[Opening Material to process section]
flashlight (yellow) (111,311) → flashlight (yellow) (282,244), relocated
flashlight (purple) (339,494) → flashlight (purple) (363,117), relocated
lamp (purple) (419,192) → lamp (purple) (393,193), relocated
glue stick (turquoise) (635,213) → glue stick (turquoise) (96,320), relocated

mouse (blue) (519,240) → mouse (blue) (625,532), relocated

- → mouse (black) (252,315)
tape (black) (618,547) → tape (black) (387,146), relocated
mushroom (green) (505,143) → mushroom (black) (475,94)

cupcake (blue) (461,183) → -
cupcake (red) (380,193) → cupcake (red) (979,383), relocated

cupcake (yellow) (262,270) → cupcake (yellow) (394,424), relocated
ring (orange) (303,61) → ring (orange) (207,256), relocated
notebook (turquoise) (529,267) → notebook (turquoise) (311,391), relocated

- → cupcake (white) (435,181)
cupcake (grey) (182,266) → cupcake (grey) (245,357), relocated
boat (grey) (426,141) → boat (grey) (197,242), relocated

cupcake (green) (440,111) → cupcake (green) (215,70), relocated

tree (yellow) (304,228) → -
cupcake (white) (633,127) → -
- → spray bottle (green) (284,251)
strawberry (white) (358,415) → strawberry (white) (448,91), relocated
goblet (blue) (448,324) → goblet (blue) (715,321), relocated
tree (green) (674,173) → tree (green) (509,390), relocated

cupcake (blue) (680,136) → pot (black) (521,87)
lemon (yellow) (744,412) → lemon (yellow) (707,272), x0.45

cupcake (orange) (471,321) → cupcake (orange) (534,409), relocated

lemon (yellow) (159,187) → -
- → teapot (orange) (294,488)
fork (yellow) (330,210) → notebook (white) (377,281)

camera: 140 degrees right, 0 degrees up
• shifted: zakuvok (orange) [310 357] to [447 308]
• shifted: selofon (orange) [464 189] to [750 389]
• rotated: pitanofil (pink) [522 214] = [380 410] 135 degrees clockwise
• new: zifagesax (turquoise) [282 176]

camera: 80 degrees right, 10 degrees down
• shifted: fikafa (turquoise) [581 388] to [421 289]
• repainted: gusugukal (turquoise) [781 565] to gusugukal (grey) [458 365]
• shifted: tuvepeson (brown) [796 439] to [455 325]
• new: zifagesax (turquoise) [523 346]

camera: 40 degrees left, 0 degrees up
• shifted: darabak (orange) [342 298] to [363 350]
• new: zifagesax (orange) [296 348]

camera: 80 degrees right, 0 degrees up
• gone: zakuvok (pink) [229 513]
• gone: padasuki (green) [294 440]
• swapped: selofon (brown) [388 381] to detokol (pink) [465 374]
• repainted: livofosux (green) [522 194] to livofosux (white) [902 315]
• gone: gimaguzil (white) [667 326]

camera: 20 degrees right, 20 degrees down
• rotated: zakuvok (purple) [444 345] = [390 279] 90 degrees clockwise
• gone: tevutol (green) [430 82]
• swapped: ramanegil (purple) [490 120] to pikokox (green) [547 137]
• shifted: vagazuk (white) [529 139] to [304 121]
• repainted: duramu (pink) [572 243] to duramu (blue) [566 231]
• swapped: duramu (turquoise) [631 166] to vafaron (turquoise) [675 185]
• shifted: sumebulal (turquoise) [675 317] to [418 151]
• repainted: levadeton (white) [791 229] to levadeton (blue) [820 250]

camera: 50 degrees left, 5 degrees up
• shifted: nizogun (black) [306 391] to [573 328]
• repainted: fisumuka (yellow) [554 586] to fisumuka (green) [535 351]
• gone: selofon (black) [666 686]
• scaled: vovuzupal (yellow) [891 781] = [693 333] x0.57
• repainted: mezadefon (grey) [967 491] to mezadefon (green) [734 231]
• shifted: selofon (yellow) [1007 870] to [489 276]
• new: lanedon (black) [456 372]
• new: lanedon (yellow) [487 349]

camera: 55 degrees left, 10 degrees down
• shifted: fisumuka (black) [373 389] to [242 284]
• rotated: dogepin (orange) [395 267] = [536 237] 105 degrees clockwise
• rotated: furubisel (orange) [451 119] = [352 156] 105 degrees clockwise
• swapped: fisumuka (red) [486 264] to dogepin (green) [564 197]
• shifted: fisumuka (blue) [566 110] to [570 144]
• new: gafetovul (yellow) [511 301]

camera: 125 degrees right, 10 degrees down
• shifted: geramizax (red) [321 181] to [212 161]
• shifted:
[Closing Material to process section]
* Activity: For each record above, output it exactly as written.

* Result of this task:
flashlight (yellow) (111,311) → flashlight (yellow) (282,244), relocated
flashlight (purple) (339,494) → flashlight (purple) (363,117), relocated
lamp (purple) (419,192) → lamp (purple) (393,193), relocated
glue stick (turquoise) (635,213) → glue stick (turquoise) (96,320), relocated

mouse (blue) (519,240) → mouse (blue) (625,532), relocated

- → mouse (black) (252,315)
tape (black) (618,547) → tape (black) (387,146), relocated
mushroom (green) (505,143) → mushroom (black) (475,94)

cupcake (blue) (461,183) → -
cupcake (red) (380,193) → cupcake (red) (979,383), relocated

cupcake (yellow) (262,270) → cupcake (yellow) (394,424), relocated
ring (orange) (303,61) → ring (orange) (207,256), relocated
notebook (turquoise) (529,267) → notebook (turquoise) (311,391), relocated

- → cupcake (white) (435,181)
cupcake (grey) (182,266) → cupcake (grey) (245,357), relocated
boat (grey) (426,141) → boat (grey) (197,242), relocated

cupcake (green) (440,111) → cupcake (green) (215,70), relocated

tree (yellow) (304,228) → -
cupcake (white) (633,127) → -
- → spray bottle (green) (284,251)
strawberry (white) (358,415) → strawberry (white) (448,91), relocated
goblet (blue) (448,324) → goblet (blue) (715,321), relocated
tree (green) (674,173) → tree (green) (509,390), relocated

cupcake (blue) (680,136) → pot (black) (521,87)
lemon (yellow) (744,412) → lemon (yellow) (707,272), x0.45

cupcake (orange) (471,321) → cupcake (orange) (534,409), relocated

lemon (yellow) (159,187) → -
- → teapot (orange) (294,488)
fork (yellow) (330,210) → notebook (white) (377,281)

camera: 140 degrees right, 0 degrees up
• shifted: zakuvok (orange) [310 357] to [447 308]
• shifted: selofon (orange) [464 189] to [750 389]
• rotated: pitanofil (pink) [522 214] = [380 410] 135 degrees clockwise
• new: zifagesax (turquoise) [282 176]

camera: 80 degrees right, 10 degrees down
• shifted: fikafa (turquoise) [581 388] to [421 289]
• repainted: gusugukal (turquoise) [781 565] to gusugukal (grey) [458 365]
• shifted: tuvepeson (brown) [796 439] to [455 325]
• new: zifagesax (turquoise) [523 346]

camera: 40 degrees left, 0 degrees up
• shifted: darabak (orange) [342 298] to [363 350]
• new: zifagesax (orange) [296 348]

camera: 80 degrees right, 0 degrees up
• gone: zakuvok (pink) [229 513]
• gone: padasuki (green) [294 440]
• swapped: selofon (brown) [388 381] to detokol (pink) [465 374]
• repainted: livofosux (green) [522 194] to livofosux (white) [902 315]
• gone: gimaguzil (white) [667 326]

camera: 20 degrees right, 20 degrees down
• rotated: zakuvok (purple) [444 345] = [390 279] 90 degrees clockwise
• gone: tevutol (green) [430 82]
• swapped: ramanegil (purple) [490 120] to pikokox (green) [547 137]
• shifted: vagazuk (white) [529 139] to [304 121]
• repainted: duramu (pink) [572 243] to duramu (blue) [566 231]
• swapped: duramu (turquoise) [631 166] to vafaron (turquoise) [675 185]
• shifted: sumebulal (turquoise) [675 317] to [418 151]
• repainted: levadeton (white) [791 229] to levadeton (blue) [820 250]

camera: 50 degrees left, 5 degrees up
• shifted: nizogun (black) [306 391] to [573 328]
• repainted: fisumuka (yellow) [554 586] to fisumuka (green) [535 351]
• gone: selofon (black) [666 686]
• scaled: vovuzupal (yellow) [891 781] = [693 333] x0.57
• repainted: mezadefon (grey) [967 491] to mezadefon (green) [734 231]
• shifted: selofon (yellow) [1007 870] to [489 276]
• new: lanedon (black) [456 372]
• new: lanedon (yellow) [487 349]

camera: 55 degrees left, 10 degrees down
• shifted: fisumuka (black) [373 389] to [242 284]
• rotated: dogepin (orange) [395 267] = [536 237] 105 degrees clockwise
• rotated: furubisel (orange) [451 119] = [352 156] 105 degrees clockwise
• swapped: fisumuka (red) [486 264] to dogepin (green) [564 197]
• shifted: fisumuka (blue) [566 110] to [570 144]
• new: gafetovul (yellow) [511 301]

camera: 125 degrees right, 10 degrees down
• shifted: geramizax (red) [321 181] to [212 161]
• shifted:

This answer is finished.